• _PROBLEM REQUIREMENTS_: For the entries below, the expected answer is the line with "camera: 85 degrees left, 0 degrees up", the line with "(541, 361) = (535, 149): pink", and every line between them, exactly as written, and nothing more.

• _EXERCISE DATA_:

☆ ☆ ☆ ☆

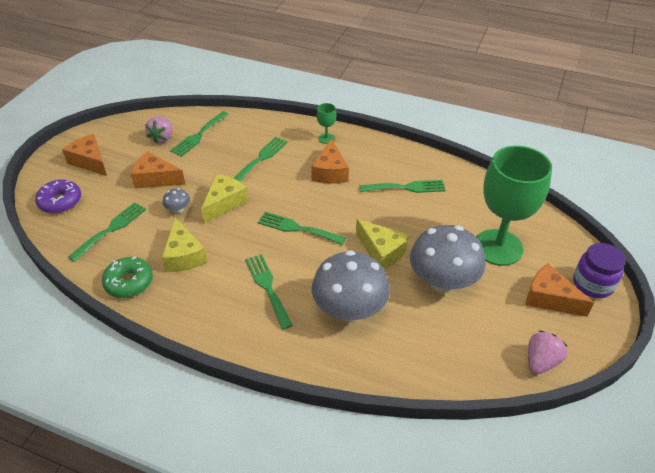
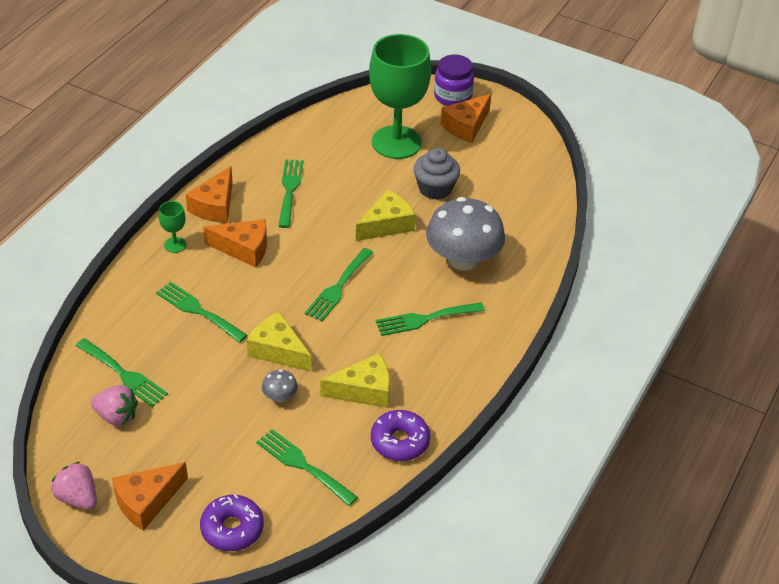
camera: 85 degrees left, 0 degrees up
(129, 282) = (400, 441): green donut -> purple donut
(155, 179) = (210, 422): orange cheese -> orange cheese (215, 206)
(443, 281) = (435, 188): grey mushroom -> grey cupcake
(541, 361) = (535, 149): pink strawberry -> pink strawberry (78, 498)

☆ ☆ ☆ ☆

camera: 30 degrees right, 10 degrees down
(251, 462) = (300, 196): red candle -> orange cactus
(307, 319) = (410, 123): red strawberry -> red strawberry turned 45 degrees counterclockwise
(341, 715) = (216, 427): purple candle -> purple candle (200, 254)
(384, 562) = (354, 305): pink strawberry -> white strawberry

☆ ☆ ☆ ☆

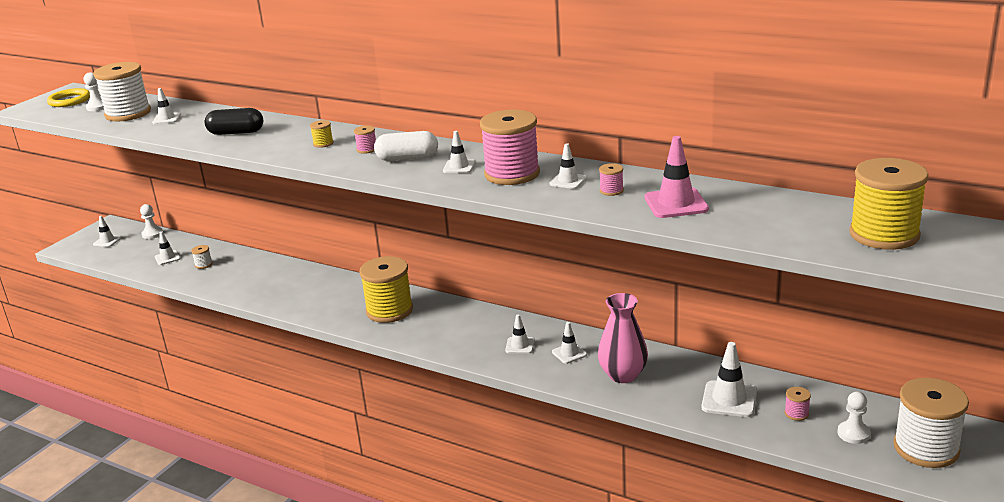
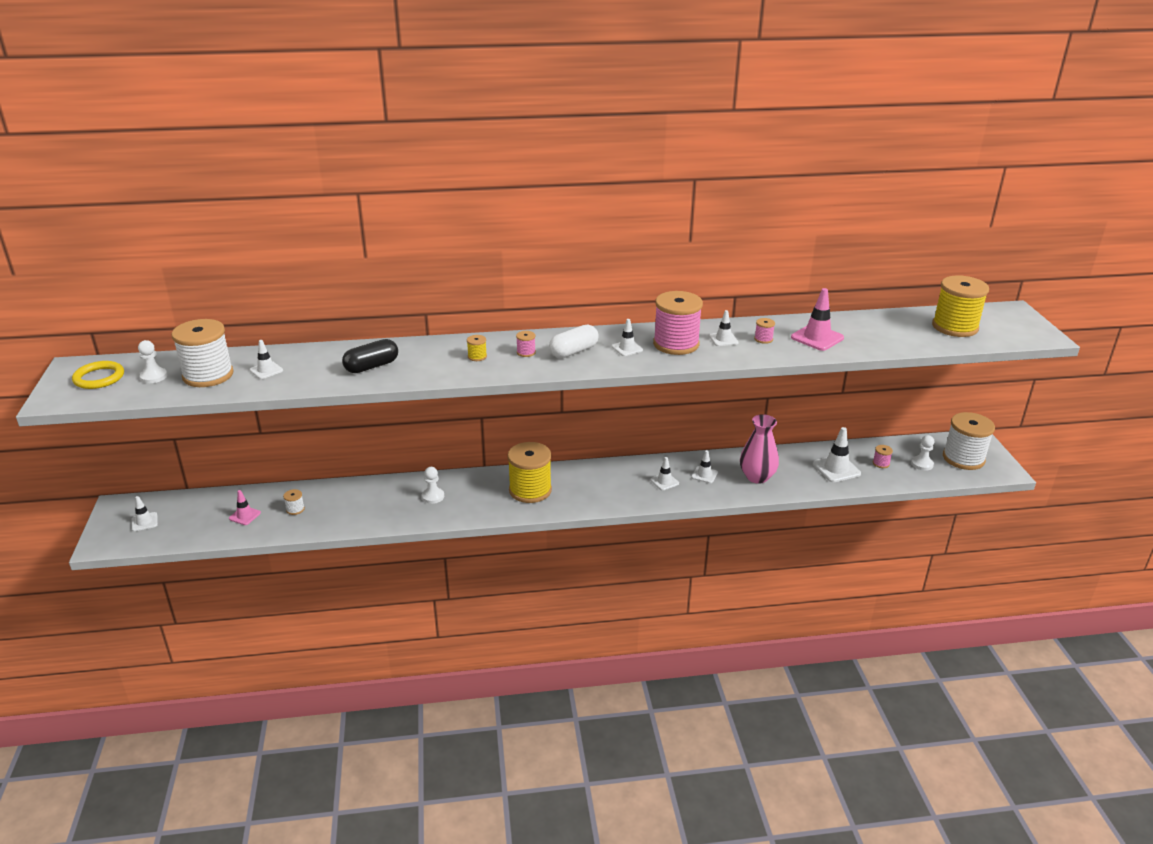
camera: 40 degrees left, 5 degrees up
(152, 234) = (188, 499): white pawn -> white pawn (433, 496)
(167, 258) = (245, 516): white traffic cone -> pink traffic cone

☆ ☆ ☆ ☆

• _REPLY TO THE TASK_:
camera: 85 degrees left, 0 degrees up
(129, 282) = (400, 441): green donut -> purple donut
(155, 179) = (210, 422): orange cheese -> orange cheese (215, 206)
(443, 281) = (435, 188): grey mushroom -> grey cupcake
(541, 361) = (535, 149): pink strawberry -> pink strawberry (78, 498)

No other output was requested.